Rewrite every row below, switching "Choices" to "Options" and leaving the rest unchanged.

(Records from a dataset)
>>>>>
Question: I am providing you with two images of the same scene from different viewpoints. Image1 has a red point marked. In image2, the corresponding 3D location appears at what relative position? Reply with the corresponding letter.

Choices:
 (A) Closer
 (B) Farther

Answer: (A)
<<<<<
Solved problem
Question: I am providing you with two images of the same scene from different viewpoints. Image1 has a red point marked. In image2, the corresponding 3D location appears at what relative position? Reply with the corresponding letter.

Options:
 (A) Closer
 (B) Farther

Answer: (A)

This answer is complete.